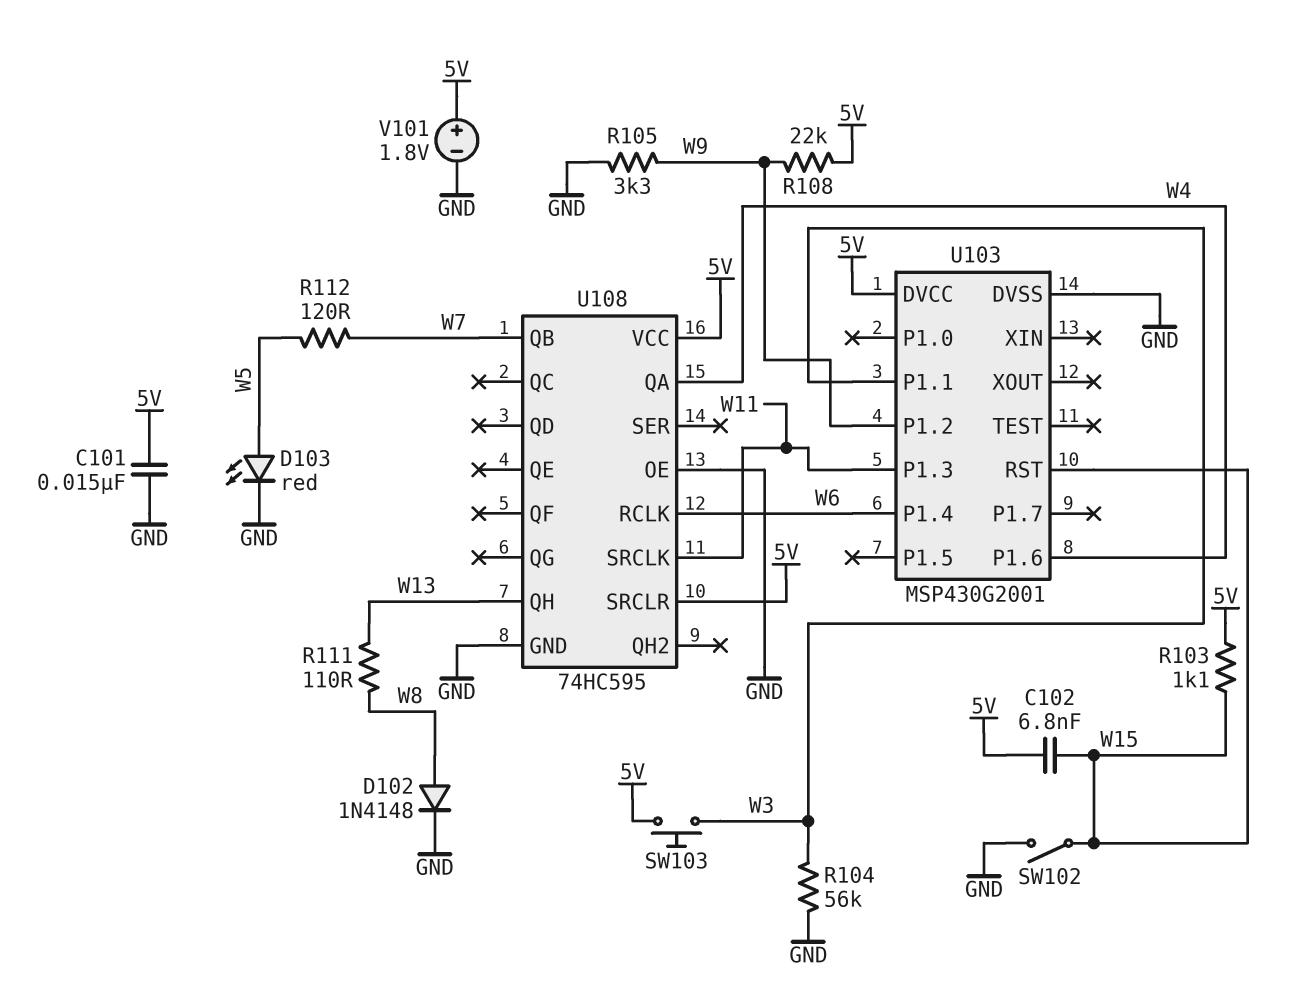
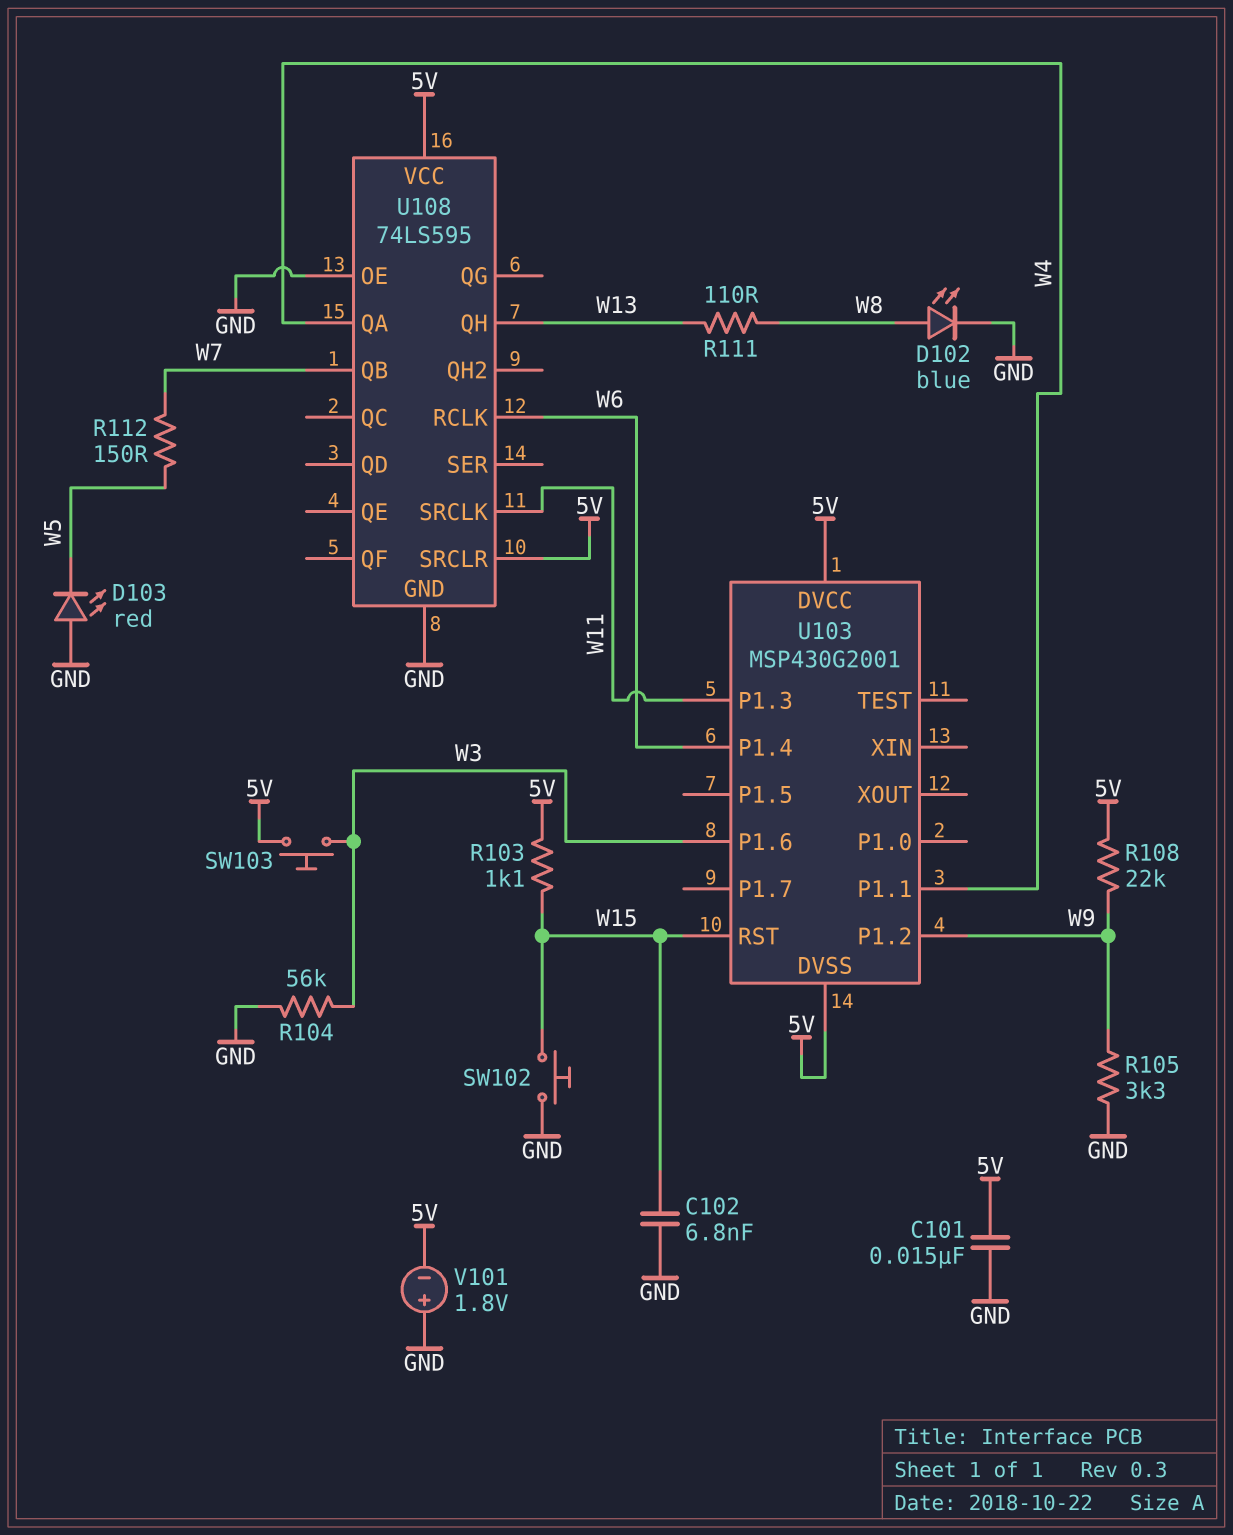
C102: 6.8nF (5V, W15) -> 6.8nF (GND, W15)
D102: diode 1N4148 (A W8, K GND) -> LED blue (A W8, K GND)
D103: LED red (A W5, K GND) -> LED red (A GND, K W5)
R112: 120 (W5, W7) -> 150 (W5, W7)
SW102: switch (GND, W15) -> button (GND, W15)
U103 pin DVSS: GND -> 5V
U103 pin P1.1: W3 -> W4
U103 pin P1.6: W4 -> W3
U108: 74HC595 -> 74LS595
V101: 1.8V (plus 5V, minus GND) -> 1.8V (plus GND, minus 5V)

========================================================================

> ACTION ITEM
When copying the data above, repeat every word exactly and drop the pictures.

> SOLUTION TO THIS TASK
C102: 6.8nF (5V, W15) -> 6.8nF (GND, W15)
D102: diode 1N4148 (A W8, K GND) -> LED blue (A W8, K GND)
D103: LED red (A W5, K GND) -> LED red (A GND, K W5)
R112: 120 (W5, W7) -> 150 (W5, W7)
SW102: switch (GND, W15) -> button (GND, W15)
U103 pin DVSS: GND -> 5V
U103 pin P1.1: W3 -> W4
U103 pin P1.6: W4 -> W3
U108: 74HC595 -> 74LS595
V101: 1.8V (plus 5V, minus GND) -> 1.8V (plus GND, minus 5V)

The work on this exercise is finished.